##### Record set

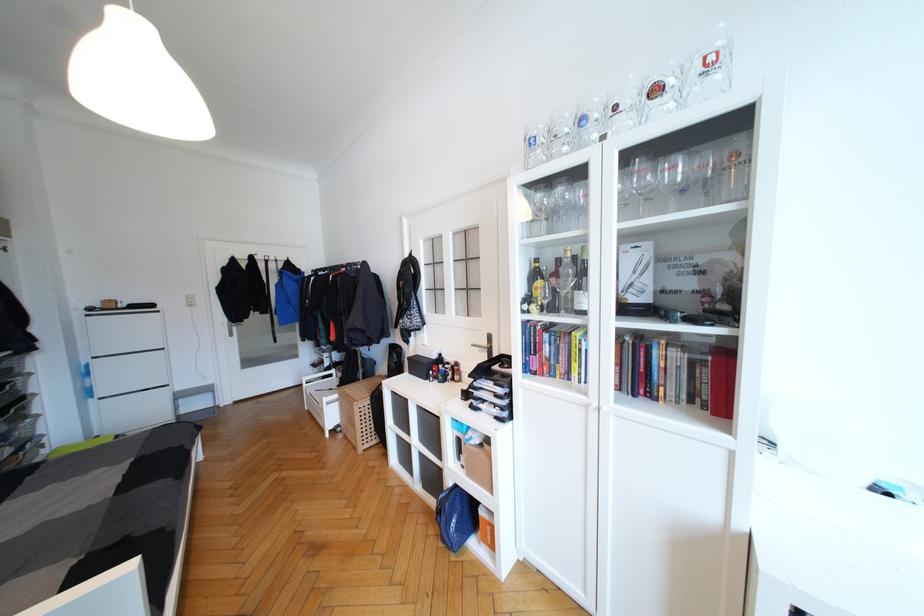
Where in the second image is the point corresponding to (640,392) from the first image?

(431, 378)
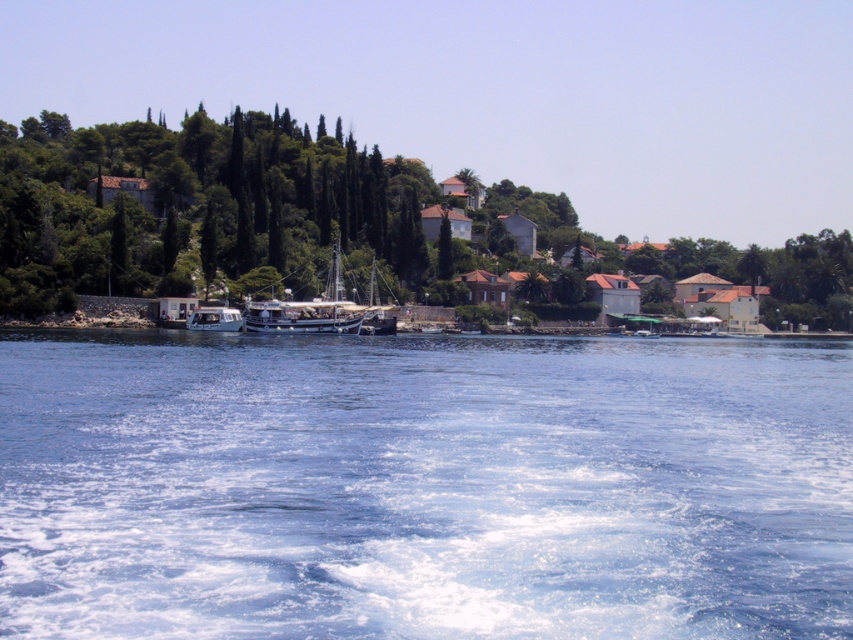
You are a photographer trying to capture the wooden sailboat at center without the green leafy tree at center blocking the view. Can you move to a position where the tree is not in front of the boat?

The green leafy tree at center is positioned over the wooden sailboat at center, so moving to a position where the tree is not in front of the boat would require moving to a lower elevation or angle where the tree is no longer above the boat.

You are standing on the shore looking out at the blue liquid water at lower center and the wooden sailboat at center. Which object is nearer to you?

The blue liquid water at lower center is closer to the viewer than the wooden sailboat at center.

You are standing on the shore looking at the blue liquid water at lower center and the white glossy boat at center. Which object is closer to you?

The blue liquid water at lower center is closer to you because it is located below the white glossy boat at center, placing it nearer in the visual hierarchy.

##########

Exercise brief:
Identify every line in the items above that contains the string "nearer", and copy each of those lines in full. Matching is case-sensitive.

Exercise solution:
You are standing on the shore looking out at the blue liquid water at lower center and the wooden sailboat at center. Which object is nearer to you?
The blue liquid water at lower center is closer to you because it is located below the white glossy boat at center, placing it nearer in the visual hierarchy.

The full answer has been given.